"""

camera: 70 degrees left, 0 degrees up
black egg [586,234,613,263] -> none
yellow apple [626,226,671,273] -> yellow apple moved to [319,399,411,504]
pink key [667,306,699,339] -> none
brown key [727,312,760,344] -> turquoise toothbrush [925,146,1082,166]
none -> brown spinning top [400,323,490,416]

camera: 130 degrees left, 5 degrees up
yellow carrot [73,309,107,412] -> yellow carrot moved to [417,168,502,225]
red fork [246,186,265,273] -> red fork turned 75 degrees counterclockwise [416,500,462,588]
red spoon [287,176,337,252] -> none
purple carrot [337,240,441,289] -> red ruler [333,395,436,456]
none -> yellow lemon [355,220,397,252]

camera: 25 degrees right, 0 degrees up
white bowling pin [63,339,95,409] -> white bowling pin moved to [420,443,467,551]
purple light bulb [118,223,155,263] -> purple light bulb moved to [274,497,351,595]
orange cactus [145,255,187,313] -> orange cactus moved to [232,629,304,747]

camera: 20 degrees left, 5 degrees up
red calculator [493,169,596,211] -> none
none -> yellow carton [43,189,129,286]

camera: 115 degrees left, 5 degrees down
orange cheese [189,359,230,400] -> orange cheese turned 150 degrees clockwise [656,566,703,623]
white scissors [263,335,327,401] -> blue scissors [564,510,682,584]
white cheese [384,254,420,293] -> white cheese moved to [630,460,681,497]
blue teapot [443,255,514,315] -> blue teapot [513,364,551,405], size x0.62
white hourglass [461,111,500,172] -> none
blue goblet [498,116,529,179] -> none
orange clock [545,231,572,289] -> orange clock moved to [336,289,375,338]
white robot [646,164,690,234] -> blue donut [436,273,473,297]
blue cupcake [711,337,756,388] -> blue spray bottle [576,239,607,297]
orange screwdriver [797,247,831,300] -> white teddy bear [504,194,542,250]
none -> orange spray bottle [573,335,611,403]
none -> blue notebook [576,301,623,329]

"""

» Task statement:
Only lines holding "cheese" are wanted; copy all of them from the listing.

» Your response:
orange cheese [189,359,230,400] -> orange cheese turned 150 degrees clockwise [656,566,703,623]
white cheese [384,254,420,293] -> white cheese moved to [630,460,681,497]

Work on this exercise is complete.